(Data under study)

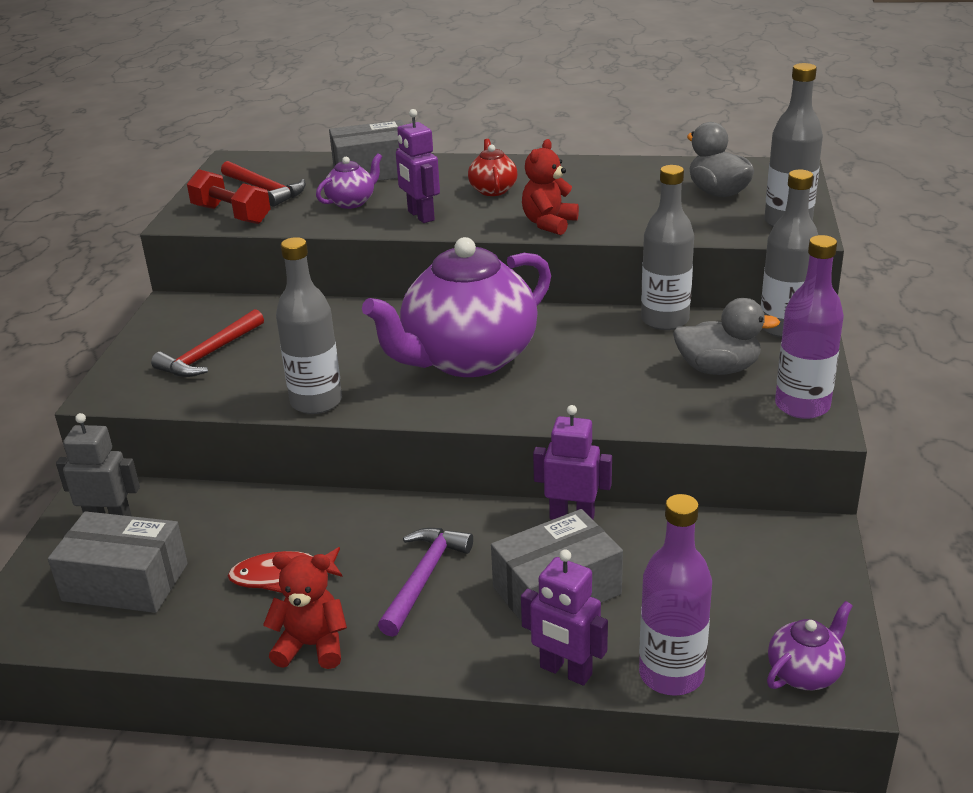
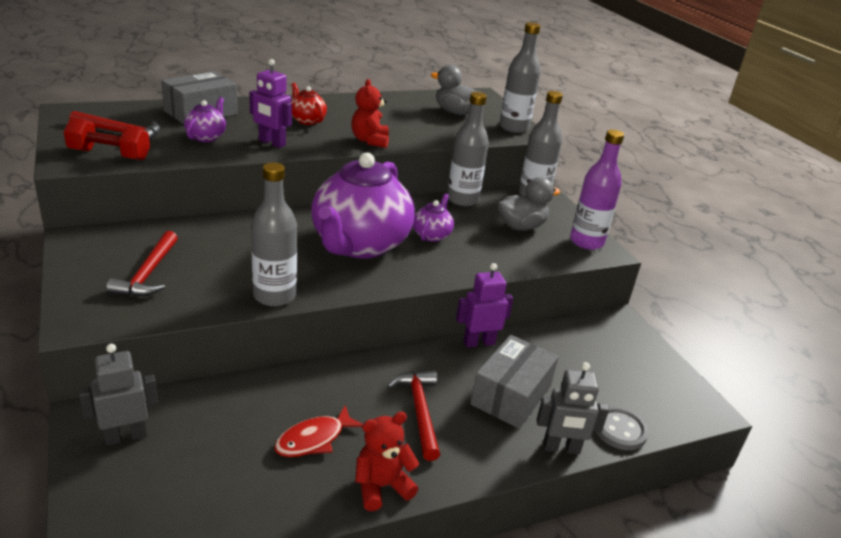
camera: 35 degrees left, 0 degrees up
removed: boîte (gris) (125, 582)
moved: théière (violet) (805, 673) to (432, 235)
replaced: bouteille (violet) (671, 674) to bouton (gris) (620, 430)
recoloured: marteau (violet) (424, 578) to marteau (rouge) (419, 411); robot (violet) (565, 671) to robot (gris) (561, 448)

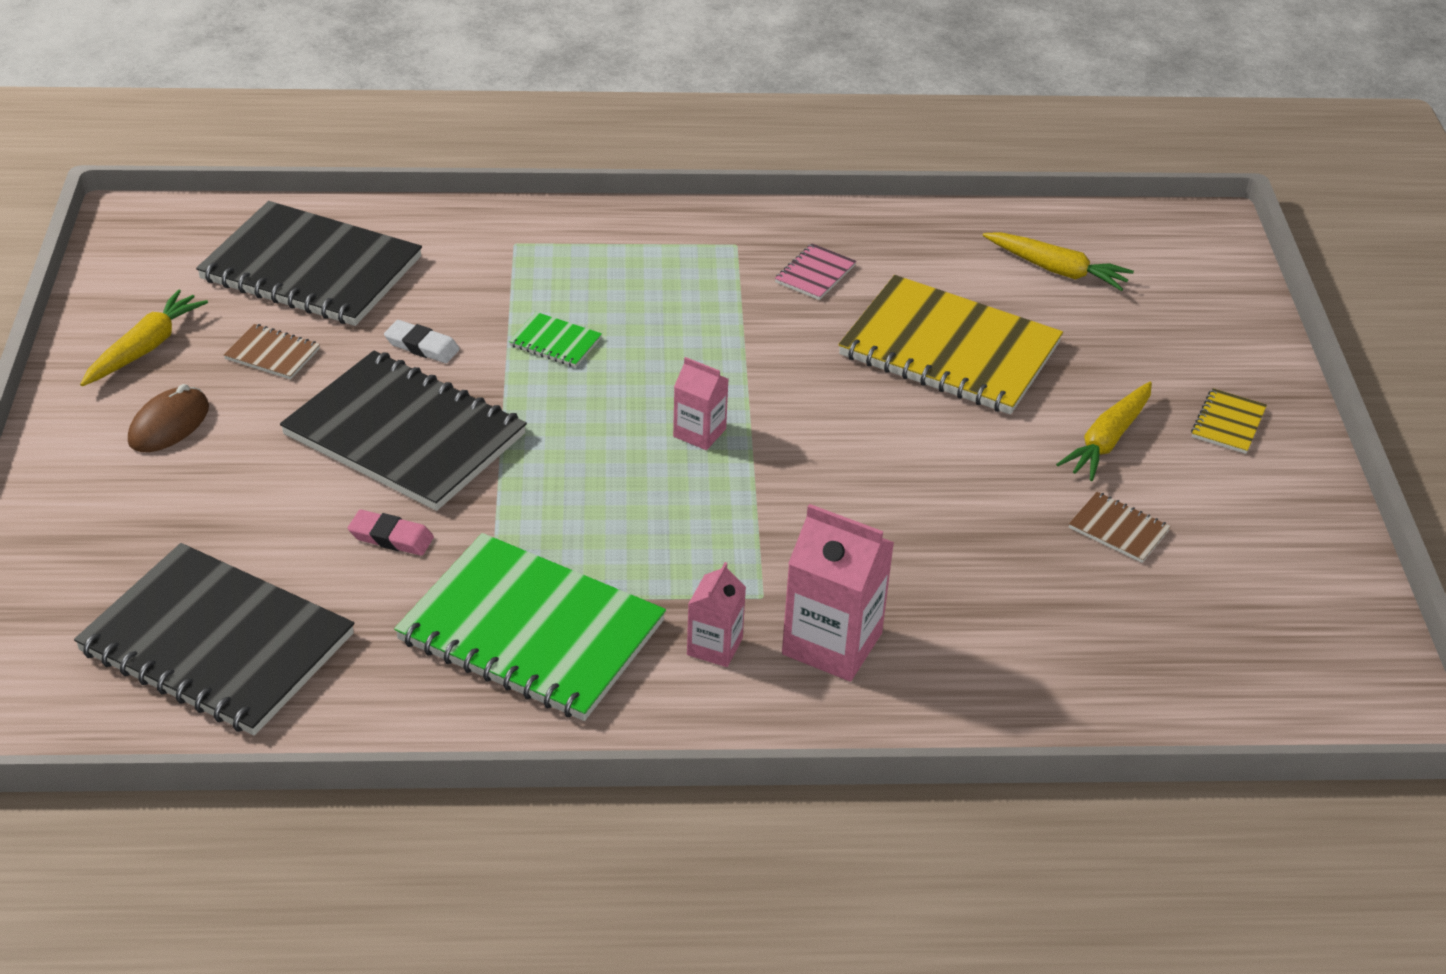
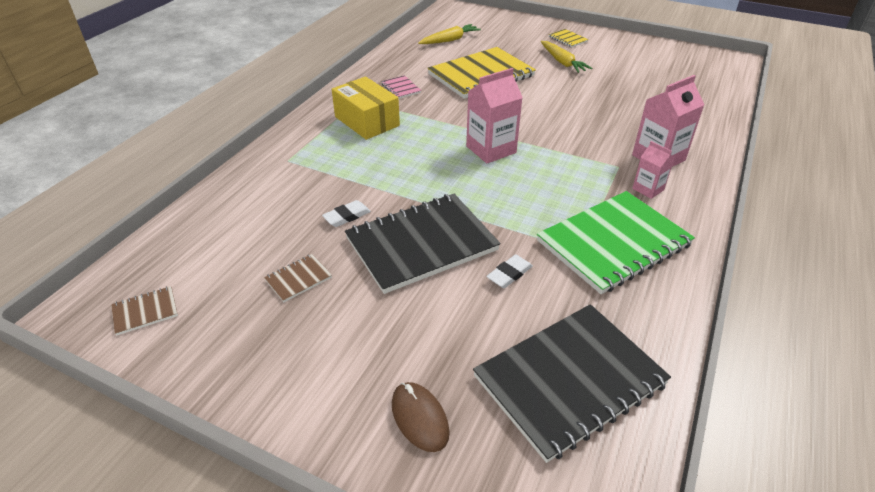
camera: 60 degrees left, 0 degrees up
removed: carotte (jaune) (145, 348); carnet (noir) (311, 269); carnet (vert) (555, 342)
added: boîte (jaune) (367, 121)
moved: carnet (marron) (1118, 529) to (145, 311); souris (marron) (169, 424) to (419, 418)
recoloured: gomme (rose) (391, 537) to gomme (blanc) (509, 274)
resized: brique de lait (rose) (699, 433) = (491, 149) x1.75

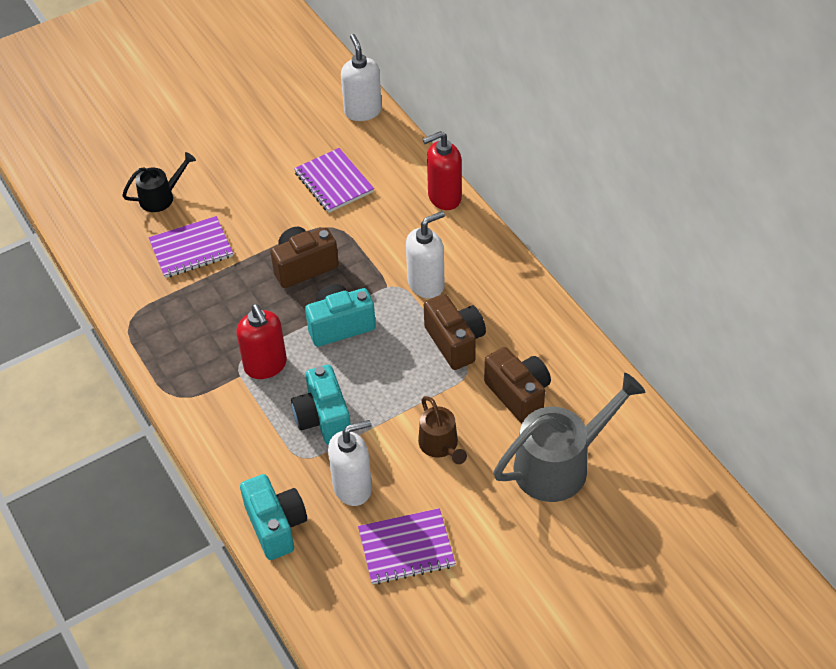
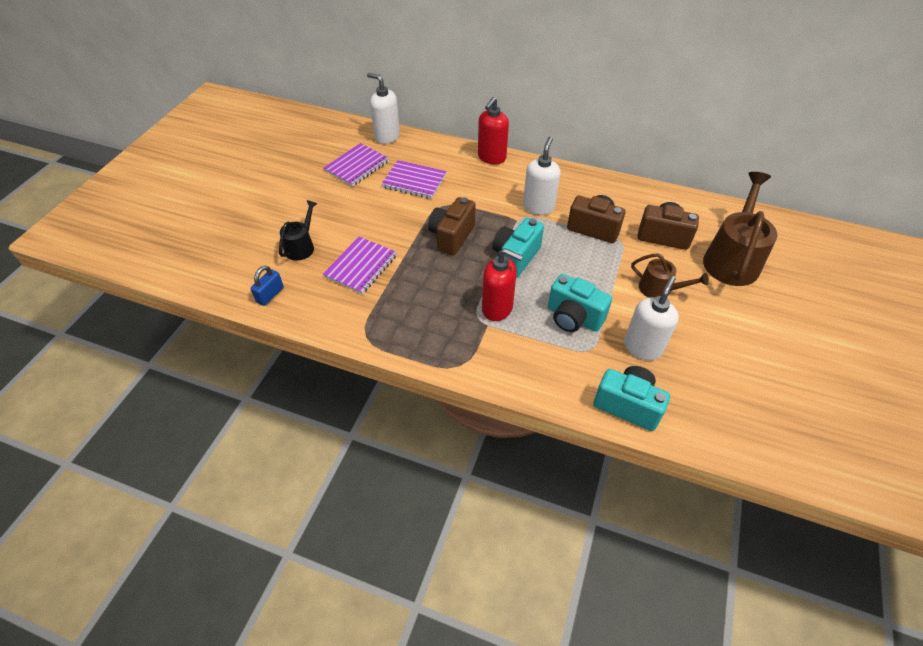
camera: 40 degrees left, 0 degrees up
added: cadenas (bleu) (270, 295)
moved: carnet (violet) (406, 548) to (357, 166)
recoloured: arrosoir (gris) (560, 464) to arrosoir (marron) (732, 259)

(End Data under study)

> **Exercise**
Copy out all the data above exactly, pictures excluded.

> **Response to the task**
camera: 35 degrees left, 0 degrees up
removed: boîte (gris) (125, 582)
moved: théière (violet) (805, 673) to (432, 235)
replaced: bouteille (violet) (671, 674) to bouton (gris) (620, 430)
recoloured: marteau (violet) (424, 578) to marteau (rouge) (419, 411); robot (violet) (565, 671) to robot (gris) (561, 448)

camera: 60 degrees left, 0 degrees up
removed: carotte (jaune) (145, 348); carnet (noir) (311, 269); carnet (vert) (555, 342)
added: boîte (jaune) (367, 121)
moved: carnet (marron) (1118, 529) to (145, 311); souris (marron) (169, 424) to (419, 418)
recoloured: gomme (rose) (391, 537) to gomme (blanc) (509, 274)
resized: brique de lait (rose) (699, 433) = (491, 149) x1.75

camera: 40 degrees left, 0 degrees up
added: cadenas (bleu) (270, 295)
moved: carnet (violet) (406, 548) to (357, 166)
recoloured: arrosoir (gris) (560, 464) to arrosoir (marron) (732, 259)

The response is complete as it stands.